• What you should do
Without the pictures, output the records below exactly as they are.

#### Records for processing ####

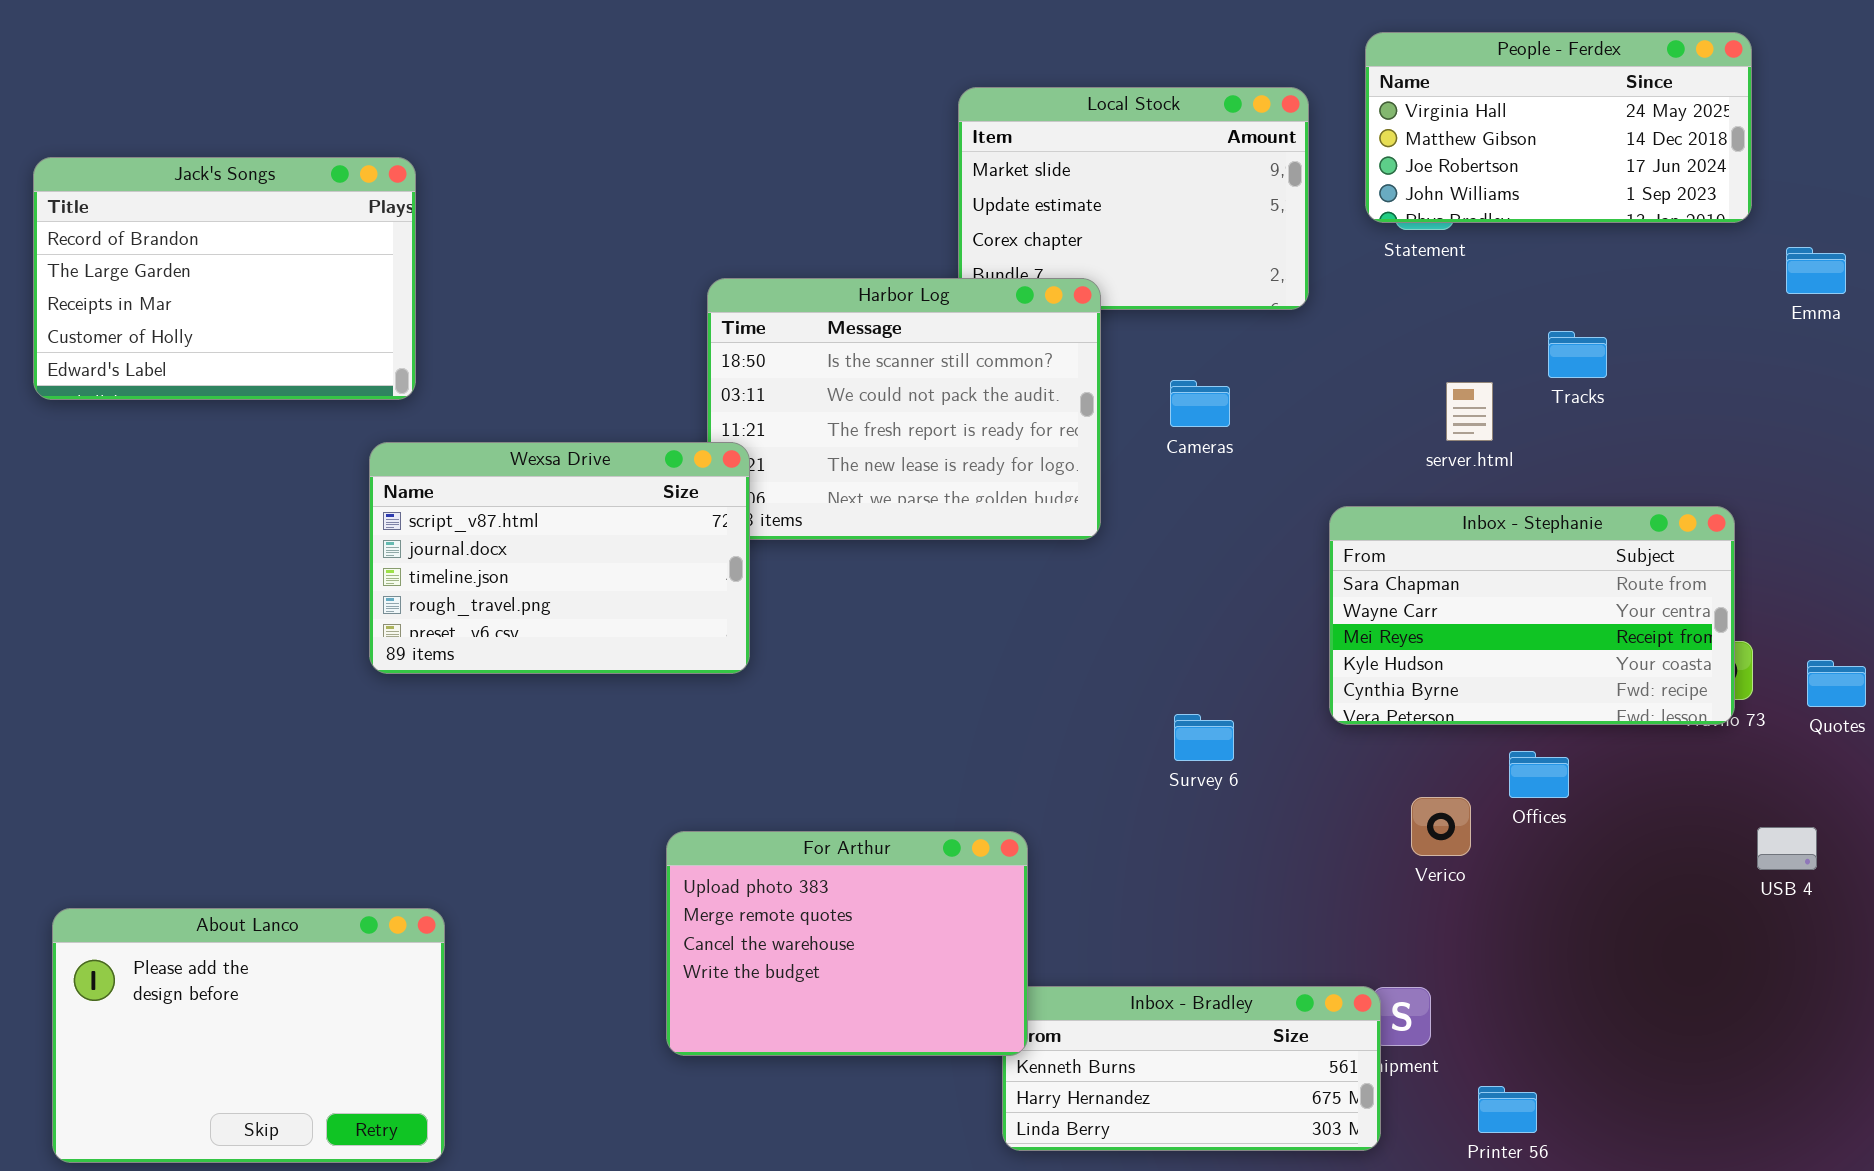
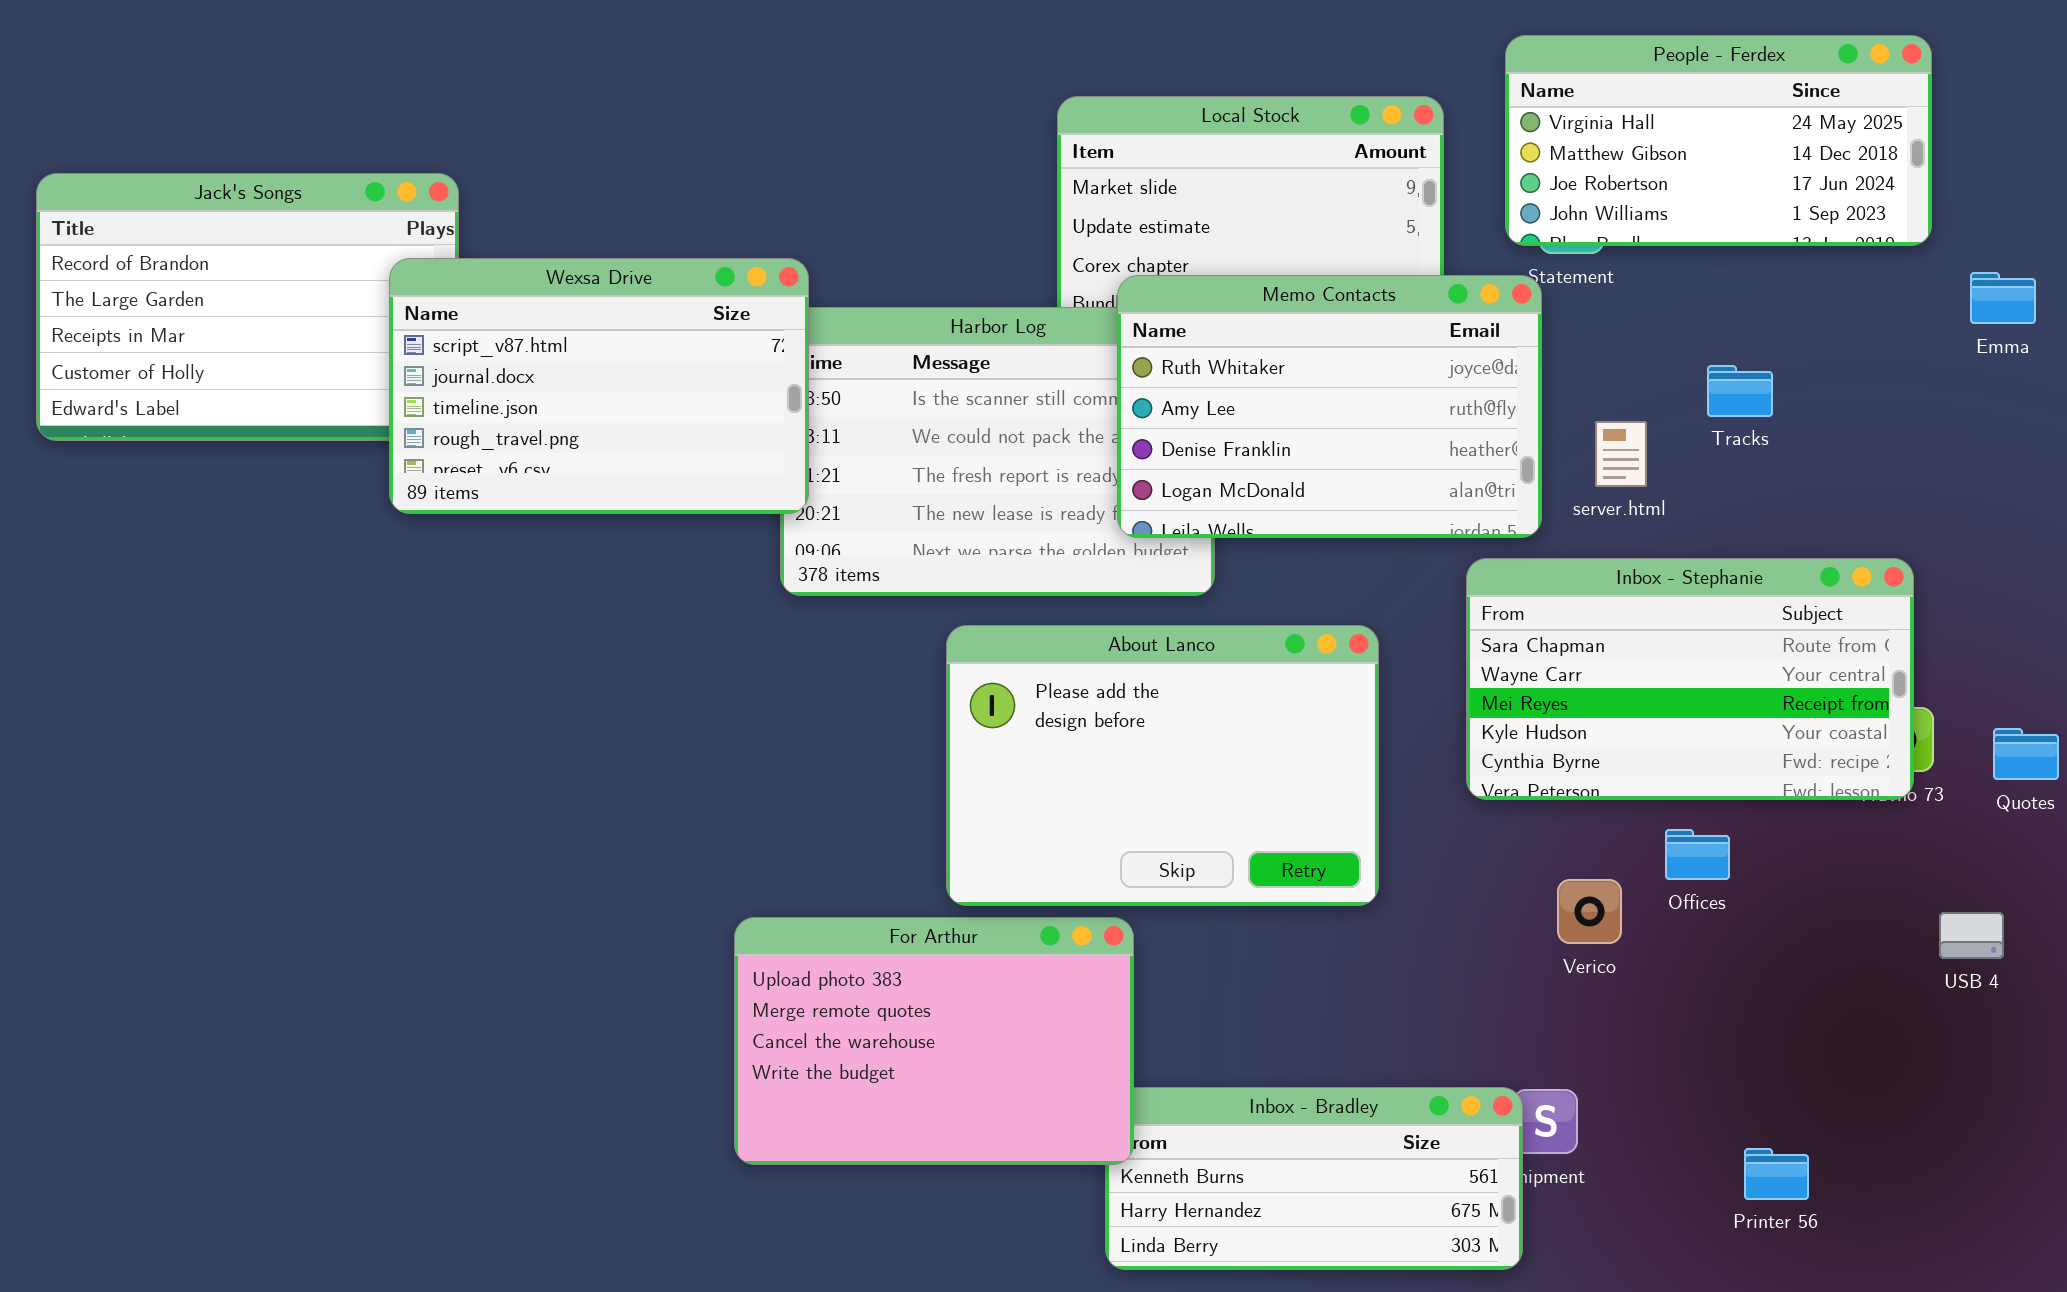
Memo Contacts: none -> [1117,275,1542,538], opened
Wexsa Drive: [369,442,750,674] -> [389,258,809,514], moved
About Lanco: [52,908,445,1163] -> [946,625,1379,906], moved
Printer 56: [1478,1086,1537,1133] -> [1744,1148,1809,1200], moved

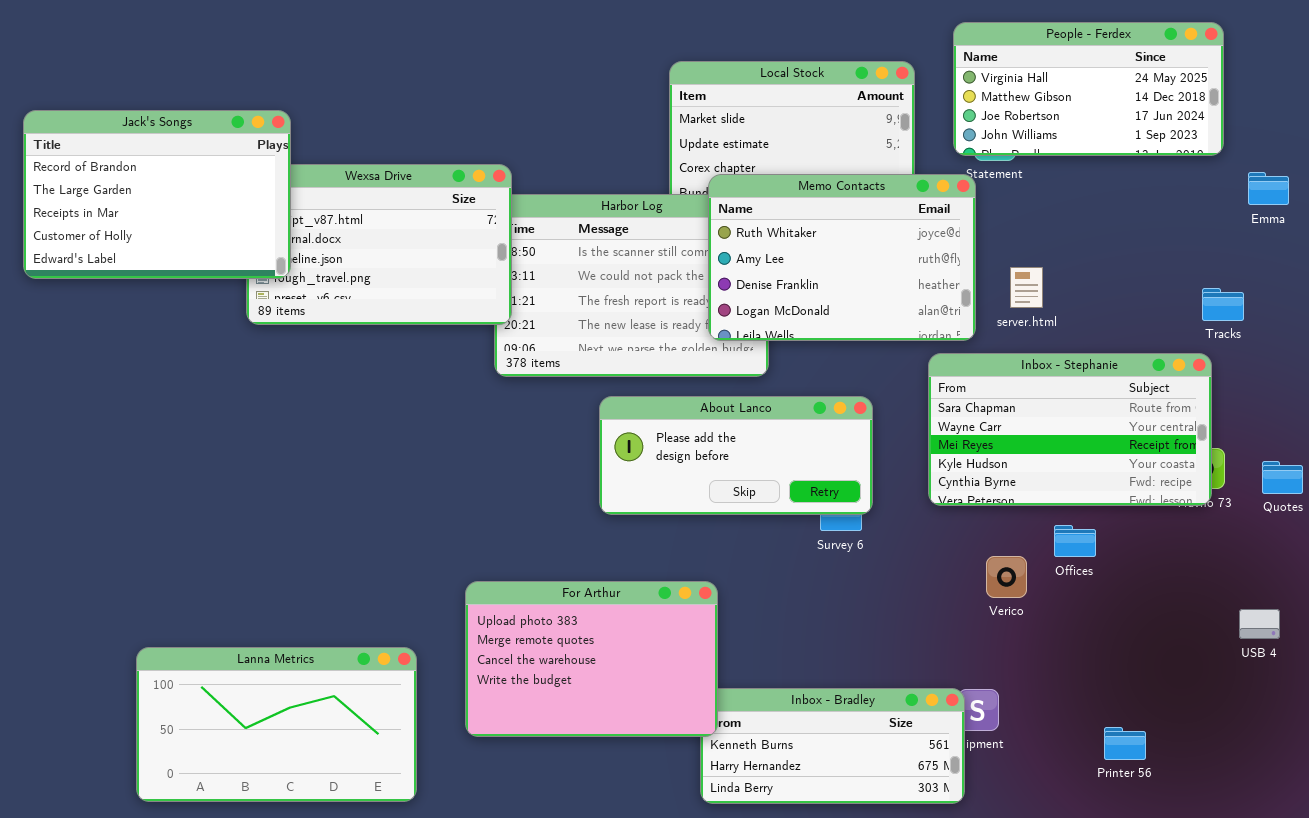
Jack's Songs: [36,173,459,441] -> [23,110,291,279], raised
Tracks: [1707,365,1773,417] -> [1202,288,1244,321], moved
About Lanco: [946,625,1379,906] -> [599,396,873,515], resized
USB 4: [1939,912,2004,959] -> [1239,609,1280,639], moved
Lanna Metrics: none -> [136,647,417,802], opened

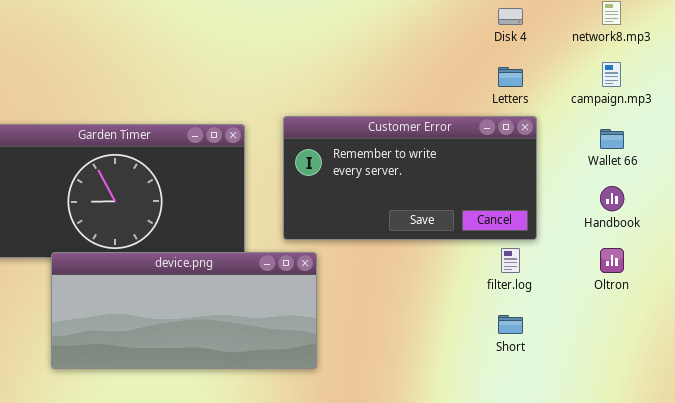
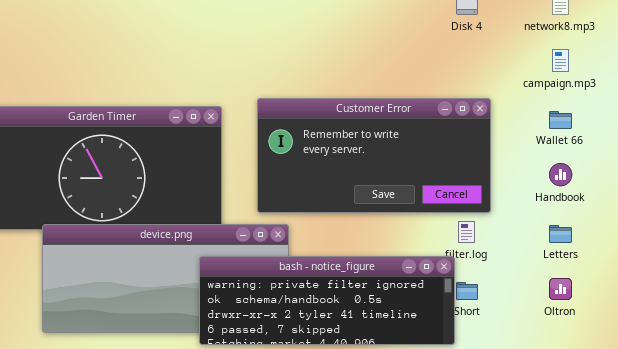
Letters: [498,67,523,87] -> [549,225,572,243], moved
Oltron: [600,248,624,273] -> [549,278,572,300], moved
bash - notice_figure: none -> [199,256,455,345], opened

####

• Written reply
Memo Contacts: none -> [1117,275,1542,538], opened
Wexsa Drive: [369,442,750,674] -> [389,258,809,514], moved
About Lanco: [52,908,445,1163] -> [946,625,1379,906], moved
Printer 56: [1478,1086,1537,1133] -> [1744,1148,1809,1200], moved

Jack's Songs: [36,173,459,441] -> [23,110,291,279], raised
Tracks: [1707,365,1773,417] -> [1202,288,1244,321], moved
About Lanco: [946,625,1379,906] -> [599,396,873,515], resized
USB 4: [1939,912,2004,959] -> [1239,609,1280,639], moved
Lanna Metrics: none -> [136,647,417,802], opened

Letters: [498,67,523,87] -> [549,225,572,243], moved
Oltron: [600,248,624,273] -> [549,278,572,300], moved
bash - notice_figure: none -> [199,256,455,345], opened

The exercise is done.